▶ THE PROBLEM
For every line in the entries that contains "rotated", show the whole line.
╔══
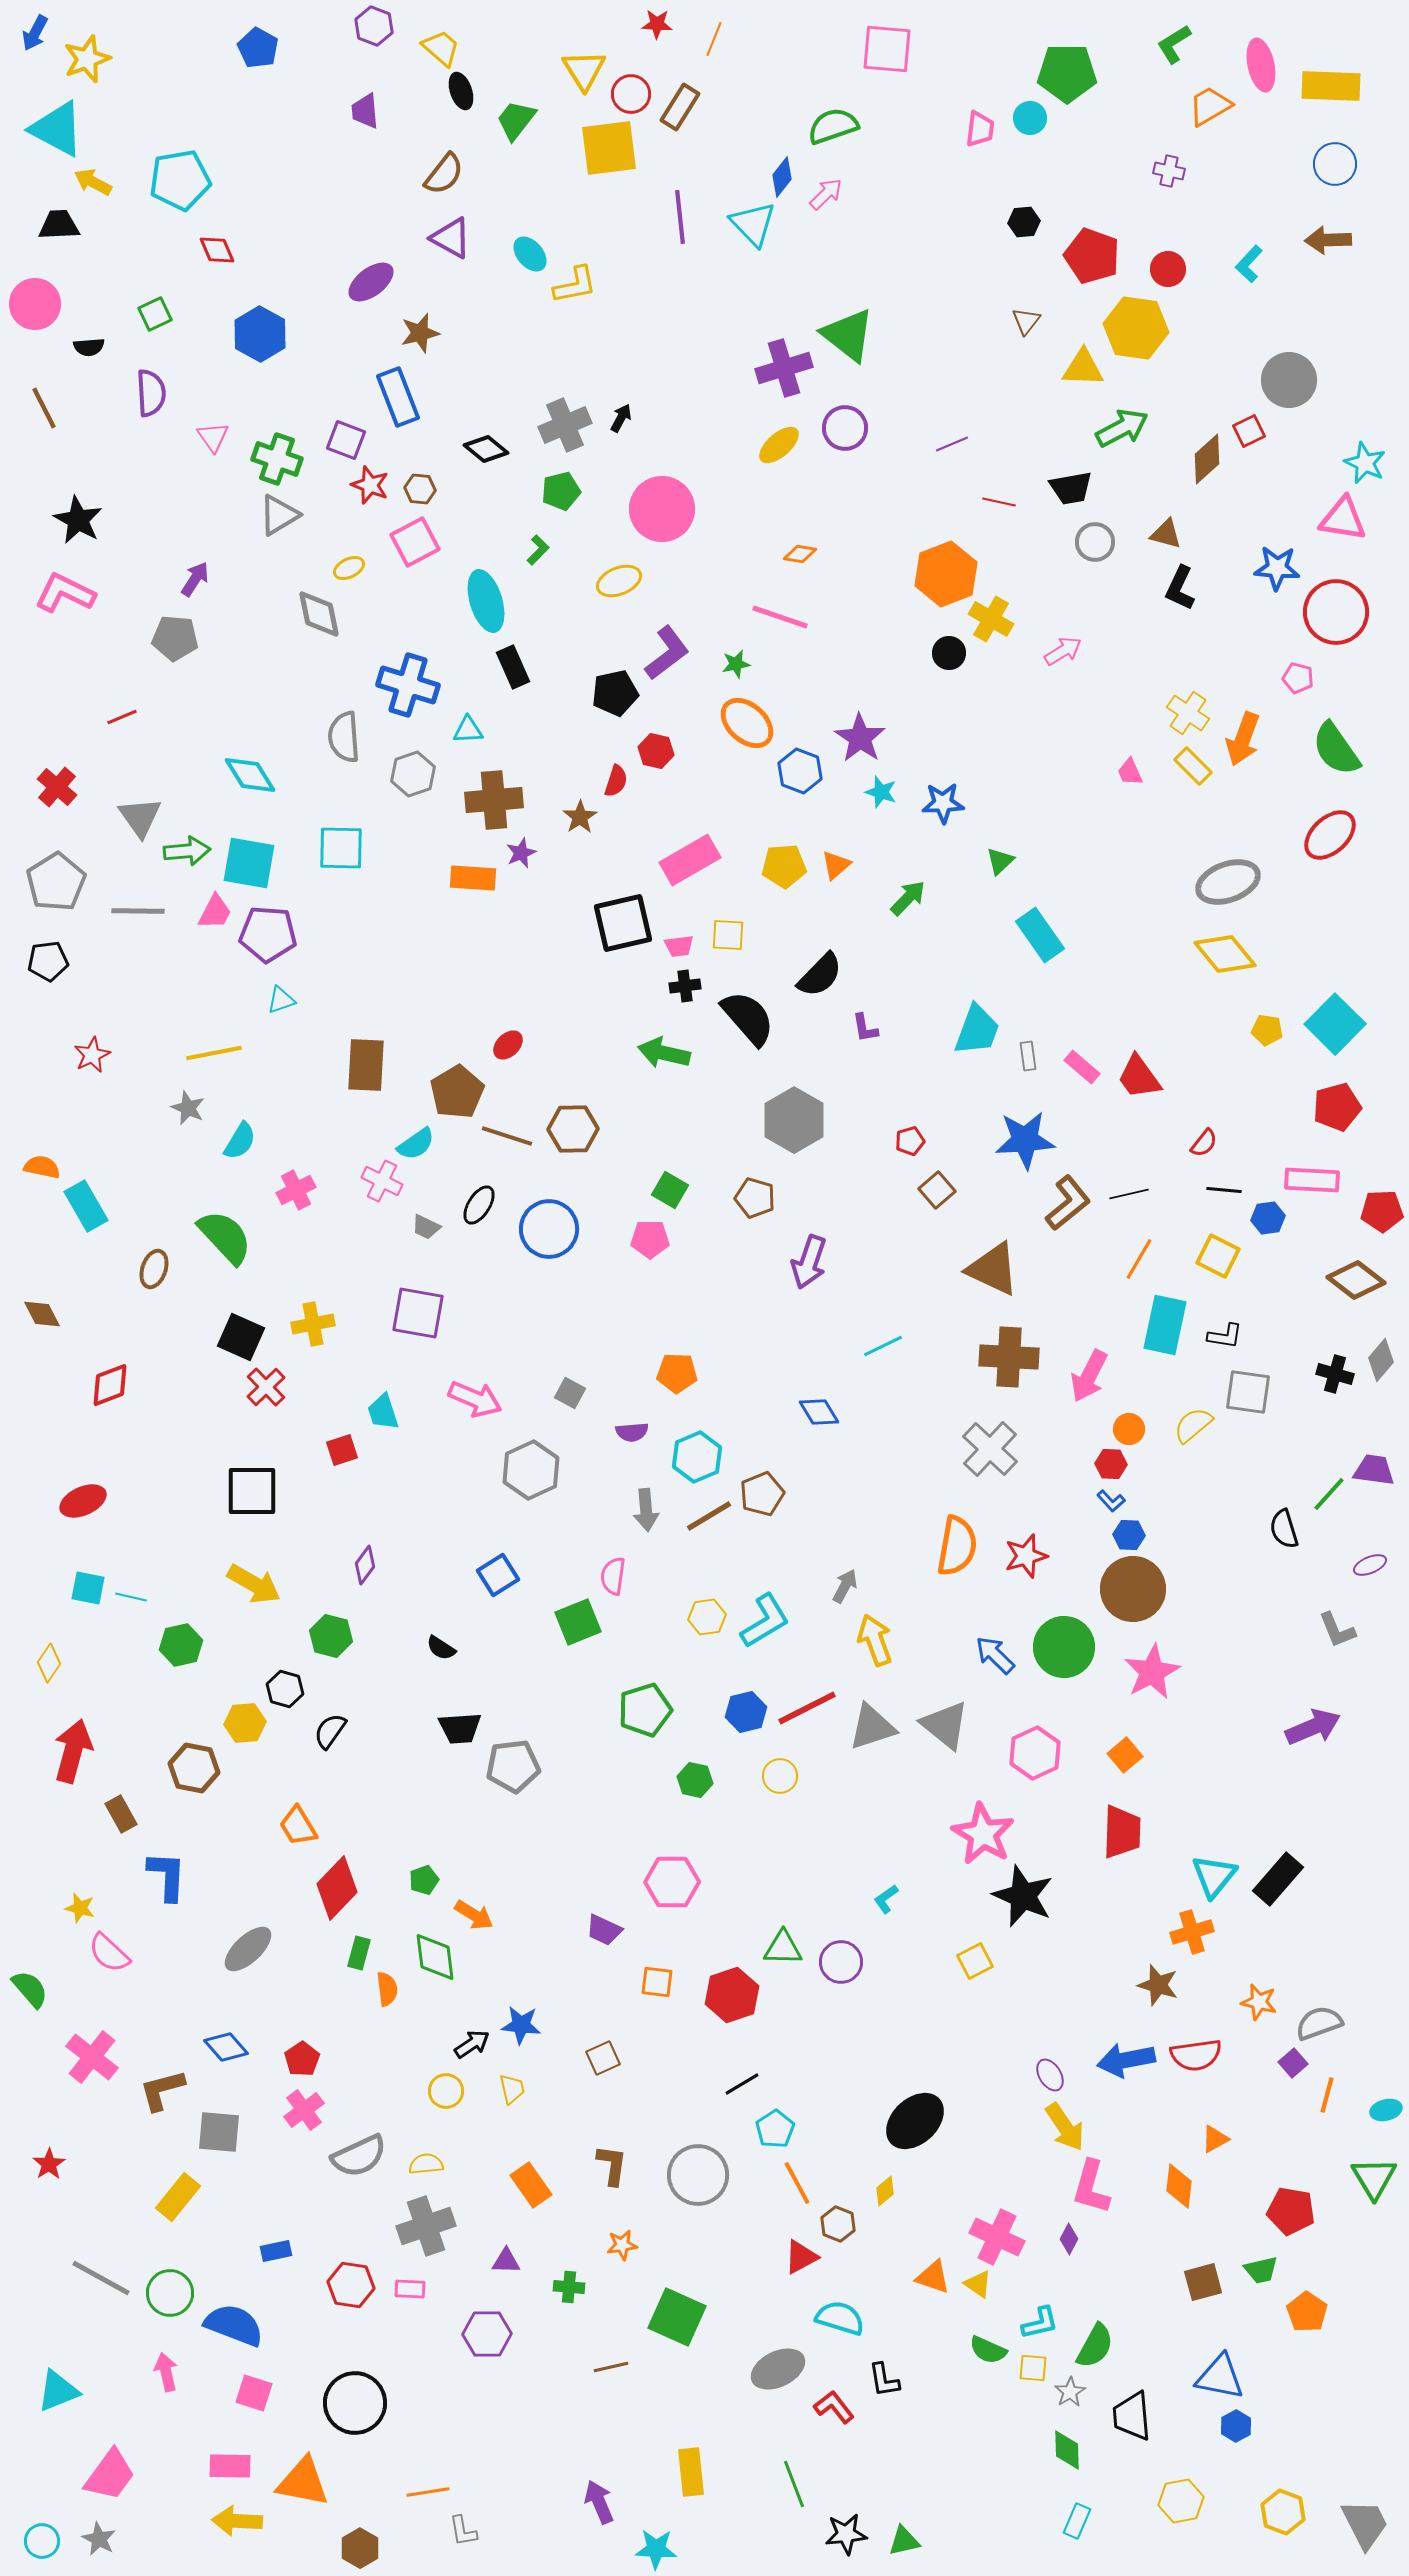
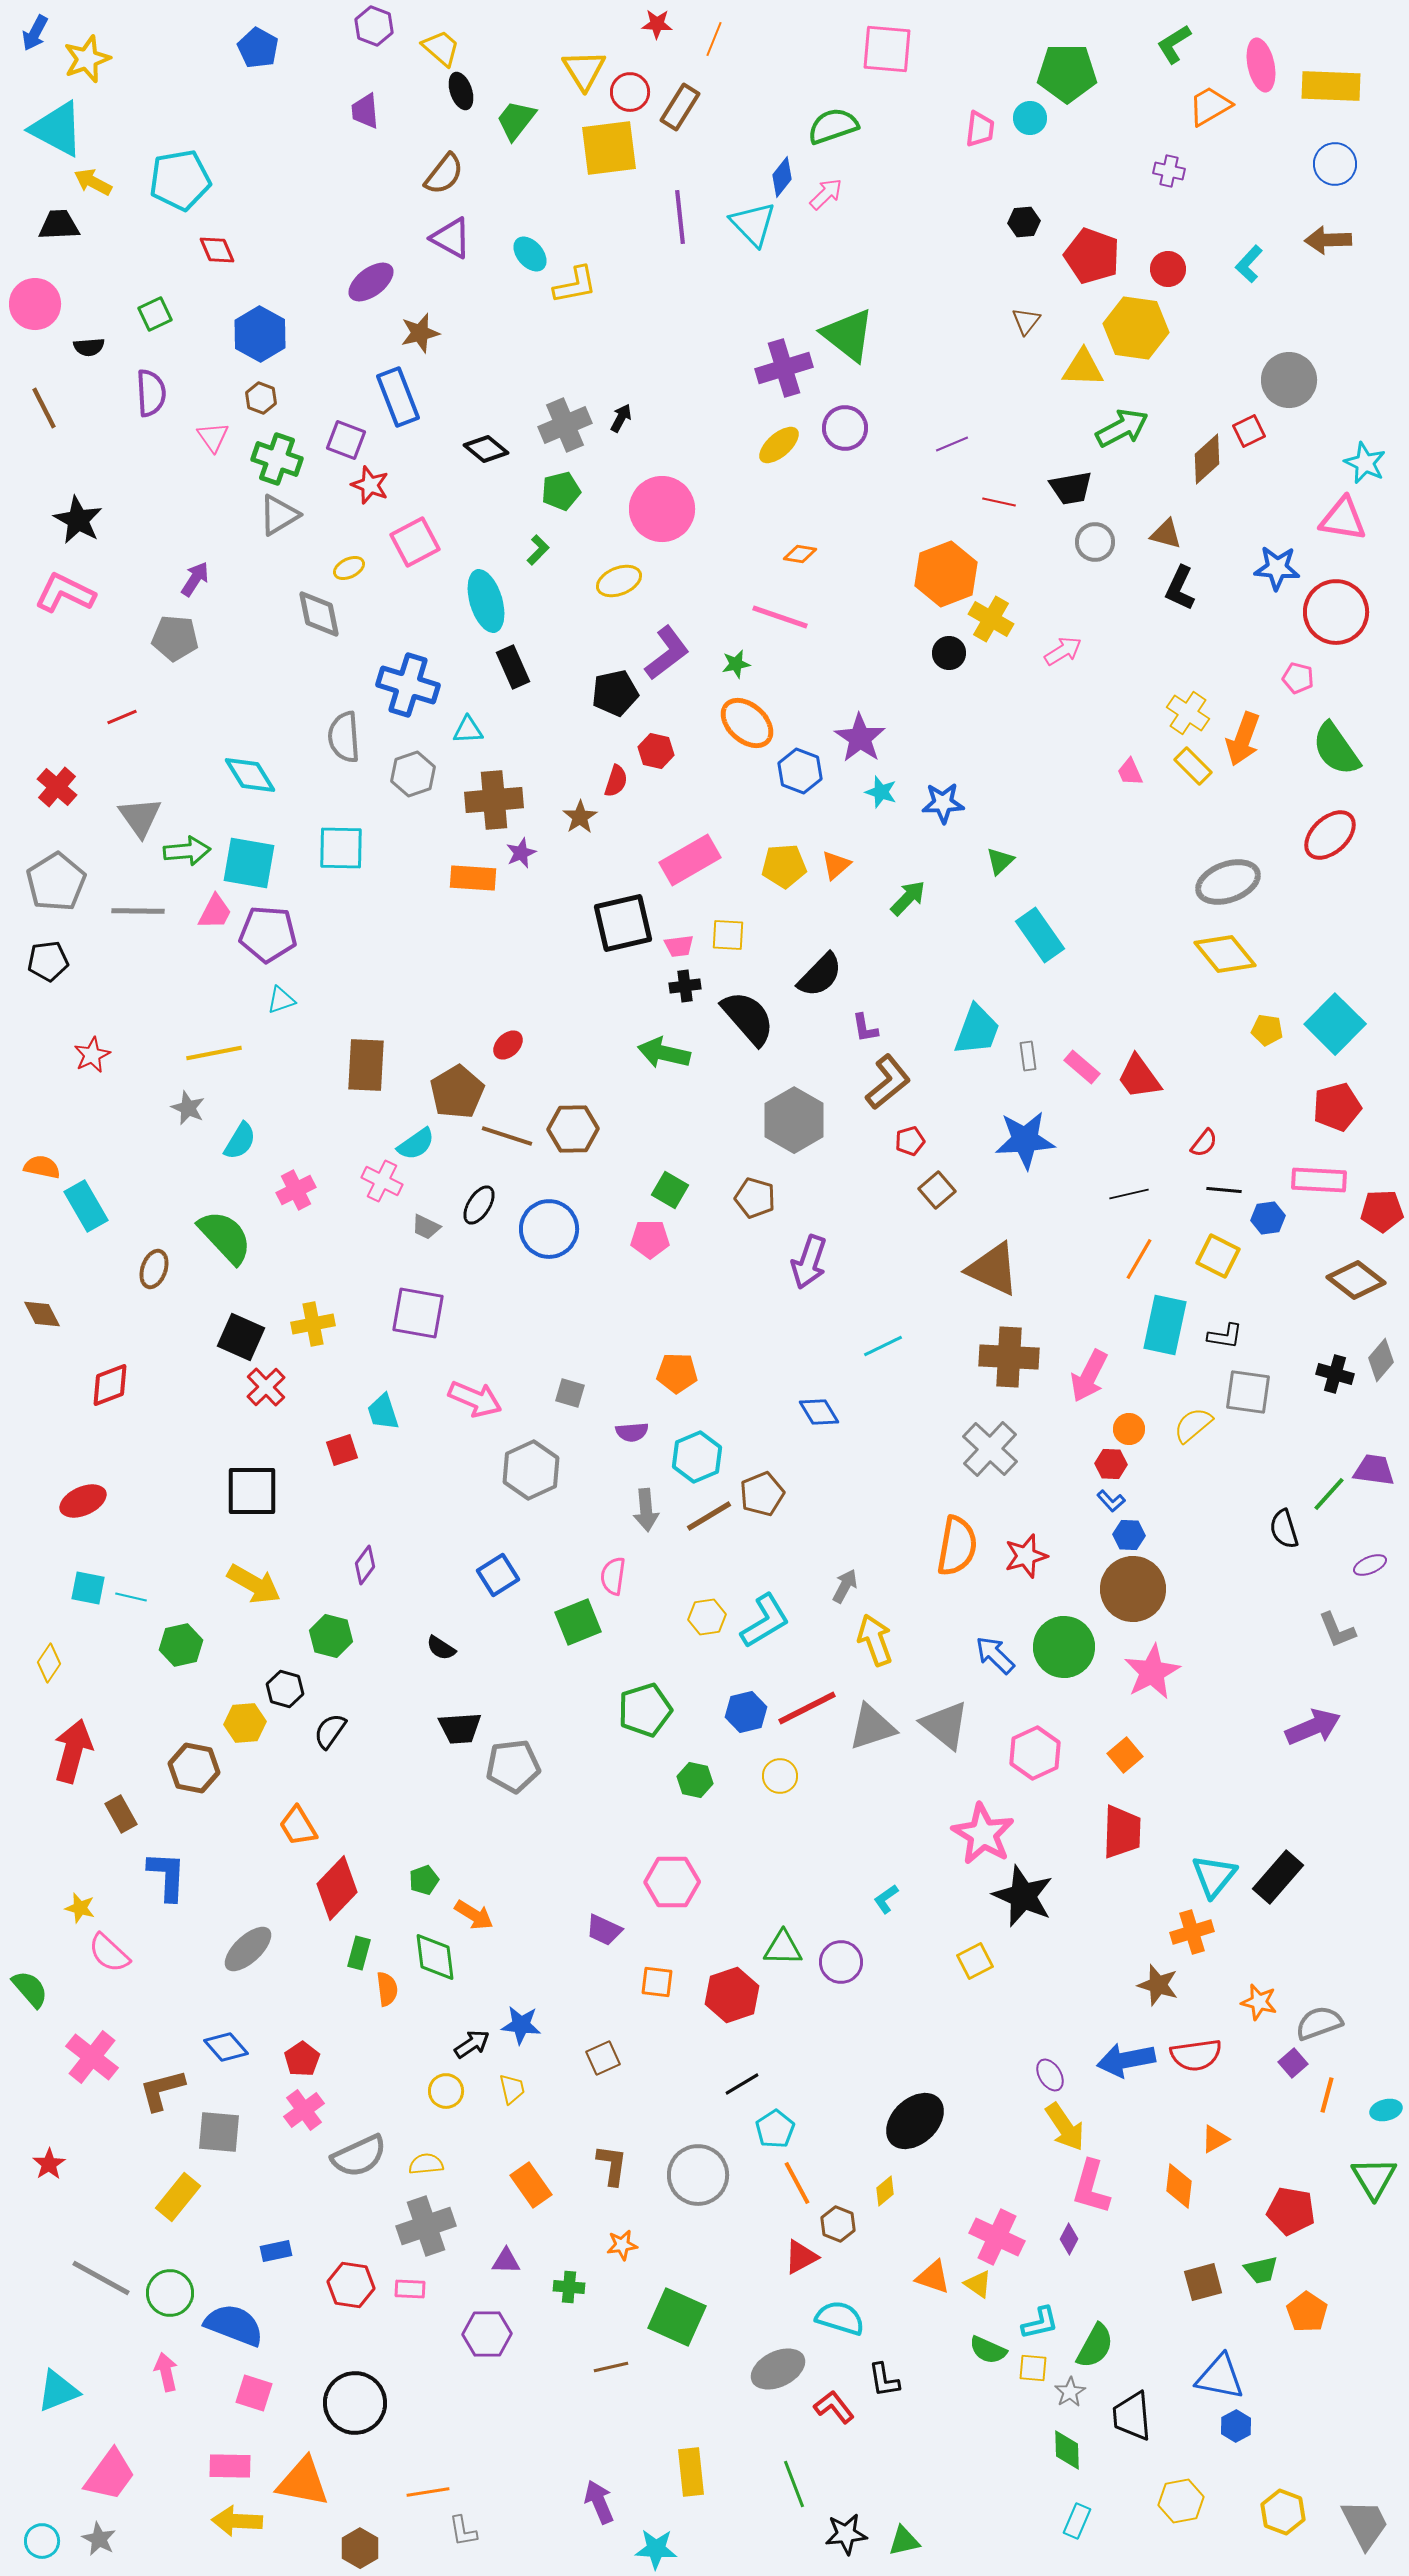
red circle at (631, 94): moved 1 px left, 2 px up
brown hexagon at (420, 489): moved 159 px left, 91 px up; rotated 16 degrees clockwise
pink rectangle at (1312, 1180): moved 7 px right
brown L-shape at (1068, 1203): moved 180 px left, 121 px up
gray square at (570, 1393): rotated 12 degrees counterclockwise
black rectangle at (1278, 1879): moved 2 px up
╚══
▶ SOLUTION BELOW
brown hexagon at (420, 489): moved 159 px left, 91 px up; rotated 16 degrees clockwise
gray square at (570, 1393): rotated 12 degrees counterclockwise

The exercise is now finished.